··· RECORDS FOR THE EXERCISE

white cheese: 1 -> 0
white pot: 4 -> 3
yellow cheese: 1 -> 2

······
··· RECORDS FOR THE EXERCISE

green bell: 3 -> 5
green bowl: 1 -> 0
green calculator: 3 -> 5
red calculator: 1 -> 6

······

WORK REQUIRED →
Look through the data above. Each line containing the word "calculator" needs to be copied.

RESULT →
green calculator: 3 -> 5
red calculator: 1 -> 6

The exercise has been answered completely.